======== Available data ========
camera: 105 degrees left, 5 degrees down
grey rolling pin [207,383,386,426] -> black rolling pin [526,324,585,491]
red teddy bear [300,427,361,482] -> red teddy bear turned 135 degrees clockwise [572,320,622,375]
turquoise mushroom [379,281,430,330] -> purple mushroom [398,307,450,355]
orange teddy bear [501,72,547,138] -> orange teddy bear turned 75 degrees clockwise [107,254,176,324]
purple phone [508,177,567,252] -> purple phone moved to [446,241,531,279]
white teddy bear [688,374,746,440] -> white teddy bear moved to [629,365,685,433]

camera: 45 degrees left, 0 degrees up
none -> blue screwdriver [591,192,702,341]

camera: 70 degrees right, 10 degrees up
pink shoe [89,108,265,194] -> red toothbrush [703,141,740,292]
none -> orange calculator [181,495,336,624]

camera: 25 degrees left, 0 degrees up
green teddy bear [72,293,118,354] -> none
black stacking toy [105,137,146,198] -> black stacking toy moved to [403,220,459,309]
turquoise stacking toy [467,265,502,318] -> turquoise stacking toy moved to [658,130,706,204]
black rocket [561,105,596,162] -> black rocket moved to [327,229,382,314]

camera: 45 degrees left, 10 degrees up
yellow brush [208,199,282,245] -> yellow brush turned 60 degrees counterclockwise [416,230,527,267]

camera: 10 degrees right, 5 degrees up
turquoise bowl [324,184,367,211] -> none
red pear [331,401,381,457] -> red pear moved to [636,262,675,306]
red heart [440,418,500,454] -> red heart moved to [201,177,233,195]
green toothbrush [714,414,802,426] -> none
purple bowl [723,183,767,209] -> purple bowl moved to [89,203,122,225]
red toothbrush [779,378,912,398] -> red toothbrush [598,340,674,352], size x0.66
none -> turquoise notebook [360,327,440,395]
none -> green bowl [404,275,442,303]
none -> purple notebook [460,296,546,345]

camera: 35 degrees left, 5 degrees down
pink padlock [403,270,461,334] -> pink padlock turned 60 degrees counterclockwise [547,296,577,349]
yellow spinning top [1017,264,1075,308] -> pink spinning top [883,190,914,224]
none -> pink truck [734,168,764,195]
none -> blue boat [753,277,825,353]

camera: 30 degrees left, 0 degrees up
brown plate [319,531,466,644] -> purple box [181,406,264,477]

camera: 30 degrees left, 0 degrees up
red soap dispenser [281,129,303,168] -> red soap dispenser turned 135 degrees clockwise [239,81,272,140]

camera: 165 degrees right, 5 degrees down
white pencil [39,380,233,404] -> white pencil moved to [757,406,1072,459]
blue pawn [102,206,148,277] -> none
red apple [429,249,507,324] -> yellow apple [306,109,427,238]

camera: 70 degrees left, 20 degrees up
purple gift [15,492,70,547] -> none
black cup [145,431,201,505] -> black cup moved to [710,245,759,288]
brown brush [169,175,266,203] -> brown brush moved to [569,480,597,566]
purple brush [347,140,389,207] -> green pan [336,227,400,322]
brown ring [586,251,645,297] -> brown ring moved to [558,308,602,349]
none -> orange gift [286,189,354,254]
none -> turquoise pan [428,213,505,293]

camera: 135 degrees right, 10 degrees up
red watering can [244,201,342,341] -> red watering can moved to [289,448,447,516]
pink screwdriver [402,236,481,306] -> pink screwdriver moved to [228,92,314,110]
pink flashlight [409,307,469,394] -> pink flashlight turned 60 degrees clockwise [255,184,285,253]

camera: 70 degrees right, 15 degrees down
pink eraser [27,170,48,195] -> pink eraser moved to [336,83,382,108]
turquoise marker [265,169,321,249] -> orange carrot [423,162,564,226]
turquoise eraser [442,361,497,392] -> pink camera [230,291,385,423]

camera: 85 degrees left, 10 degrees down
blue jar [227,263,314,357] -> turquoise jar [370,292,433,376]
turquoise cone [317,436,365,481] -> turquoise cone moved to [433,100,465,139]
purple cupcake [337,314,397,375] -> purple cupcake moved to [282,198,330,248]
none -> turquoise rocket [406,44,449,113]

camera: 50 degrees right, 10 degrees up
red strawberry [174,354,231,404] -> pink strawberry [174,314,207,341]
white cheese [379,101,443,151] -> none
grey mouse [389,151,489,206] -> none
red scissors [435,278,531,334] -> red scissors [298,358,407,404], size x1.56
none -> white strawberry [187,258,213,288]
========
#### [Required action]
Output nothing but the lines from the one with "grey mouse [389,151,489,206] -> none" through the last line above, each exactly as it stands.

#### [Result]
grey mouse [389,151,489,206] -> none
red scissors [435,278,531,334] -> red scissors [298,358,407,404], size x1.56
none -> white strawberry [187,258,213,288]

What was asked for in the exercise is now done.